[EXERCISE OBJECTIVE]:
Quote the whole listing exactly. Leave the pictures out of your copy.
· · · · · · ·
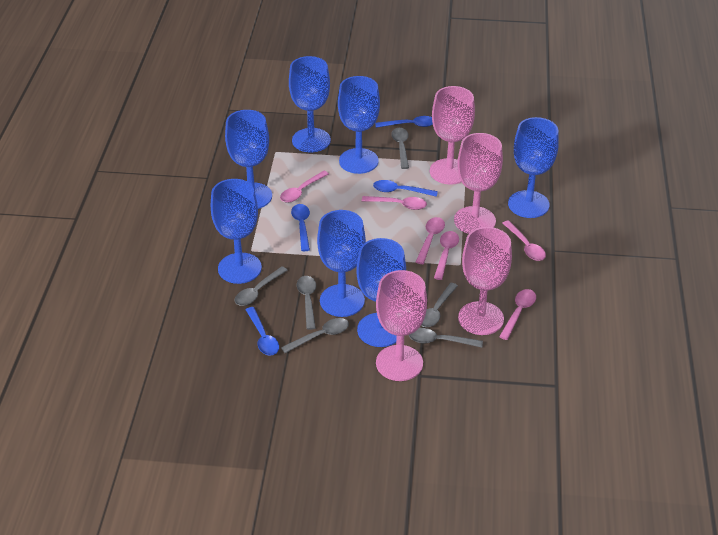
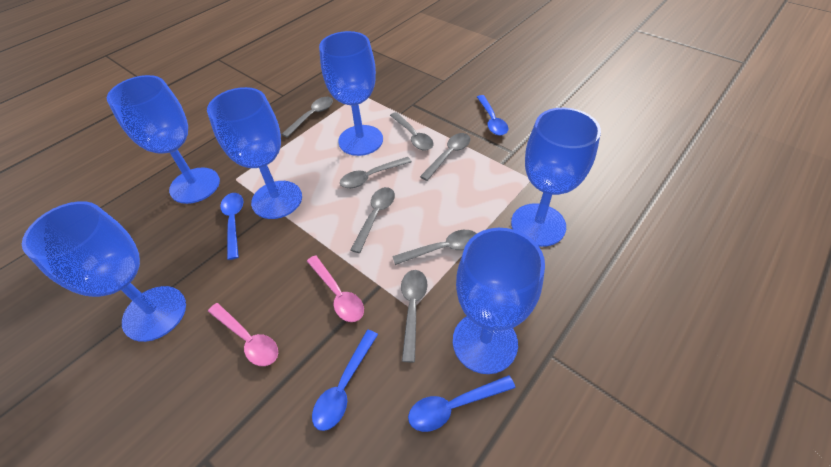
blue goblet: 7 -> 6
grey spoon: 6 -> 7
pink goblet: 4 -> 0
pink spoon: 6 -> 2

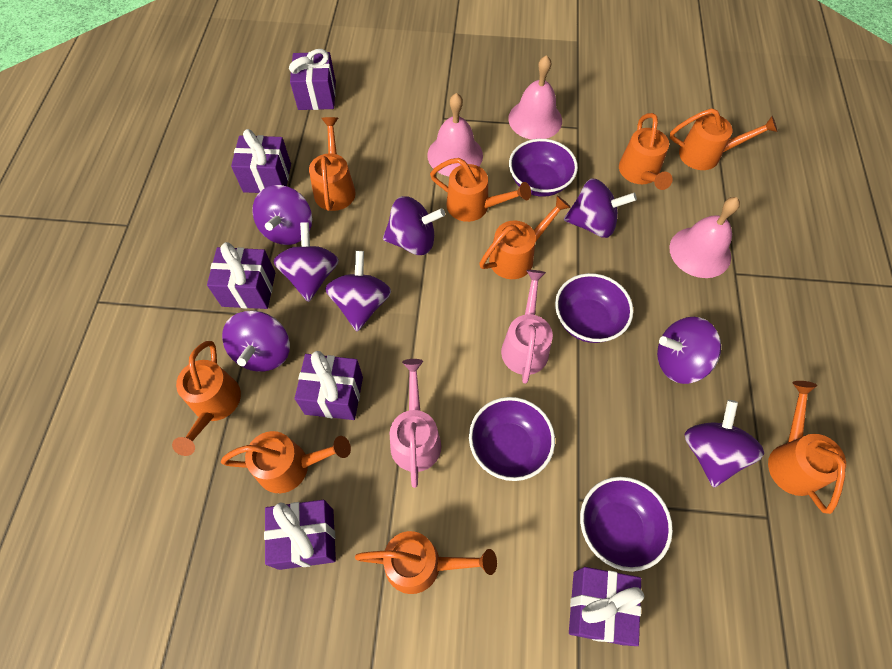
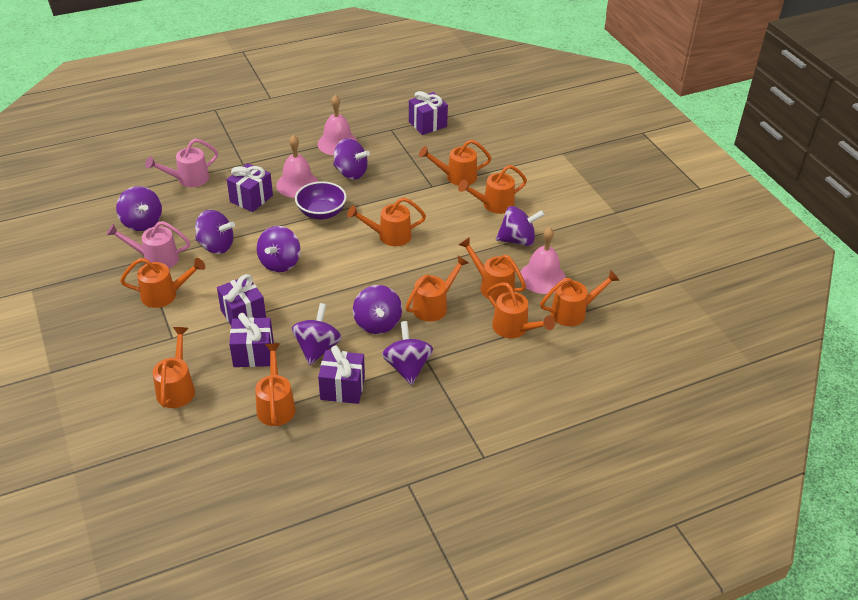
orange watering can: 9 -> 10
purple bowl: 4 -> 1
purple gift: 6 -> 5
· · · · · · ·
[SOLUTION FOR THIS PROBLEM]:
blue goblet: 7 -> 6
grey spoon: 6 -> 7
pink goblet: 4 -> 0
pink spoon: 6 -> 2

orange watering can: 9 -> 10
purple bowl: 4 -> 1
purple gift: 6 -> 5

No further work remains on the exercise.